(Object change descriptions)
-- Opening Marker --
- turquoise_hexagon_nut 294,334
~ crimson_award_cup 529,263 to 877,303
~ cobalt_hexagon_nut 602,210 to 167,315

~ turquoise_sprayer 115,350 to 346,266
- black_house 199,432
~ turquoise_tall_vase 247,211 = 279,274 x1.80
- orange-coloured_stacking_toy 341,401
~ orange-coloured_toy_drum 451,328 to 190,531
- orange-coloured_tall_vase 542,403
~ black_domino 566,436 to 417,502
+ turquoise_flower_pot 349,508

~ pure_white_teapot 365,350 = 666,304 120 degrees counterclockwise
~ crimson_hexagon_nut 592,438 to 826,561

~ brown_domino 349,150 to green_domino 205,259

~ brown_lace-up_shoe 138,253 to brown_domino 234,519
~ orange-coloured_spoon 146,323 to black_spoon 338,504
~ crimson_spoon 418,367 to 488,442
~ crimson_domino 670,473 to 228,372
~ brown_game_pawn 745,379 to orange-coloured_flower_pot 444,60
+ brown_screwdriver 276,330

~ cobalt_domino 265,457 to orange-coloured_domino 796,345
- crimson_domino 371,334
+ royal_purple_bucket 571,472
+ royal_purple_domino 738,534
-- Closing Marker --
= ASSIGNMENT =
Retype all the data. Nothing may be left out or altered.

= OUTPUT OF THE EXERCISE =
- turquoise_hexagon_nut 294,334
~ crimson_award_cup 529,263 to 877,303
~ cobalt_hexagon_nut 602,210 to 167,315

~ turquoise_sprayer 115,350 to 346,266
- black_house 199,432
~ turquoise_tall_vase 247,211 = 279,274 x1.80
- orange-coloured_stacking_toy 341,401
~ orange-coloured_toy_drum 451,328 to 190,531
- orange-coloured_tall_vase 542,403
~ black_domino 566,436 to 417,502
+ turquoise_flower_pot 349,508

~ pure_white_teapot 365,350 = 666,304 120 degrees counterclockwise
~ crimson_hexagon_nut 592,438 to 826,561

~ brown_domino 349,150 to green_domino 205,259

~ brown_lace-up_shoe 138,253 to brown_domino 234,519
~ orange-coloured_spoon 146,323 to black_spoon 338,504
~ crimson_spoon 418,367 to 488,442
~ crimson_domino 670,473 to 228,372
~ brown_game_pawn 745,379 to orange-coloured_flower_pot 444,60
+ brown_screwdriver 276,330

~ cobalt_domino 265,457 to orange-coloured_domino 796,345
- crimson_domino 371,334
+ royal_purple_bucket 571,472
+ royal_purple_domino 738,534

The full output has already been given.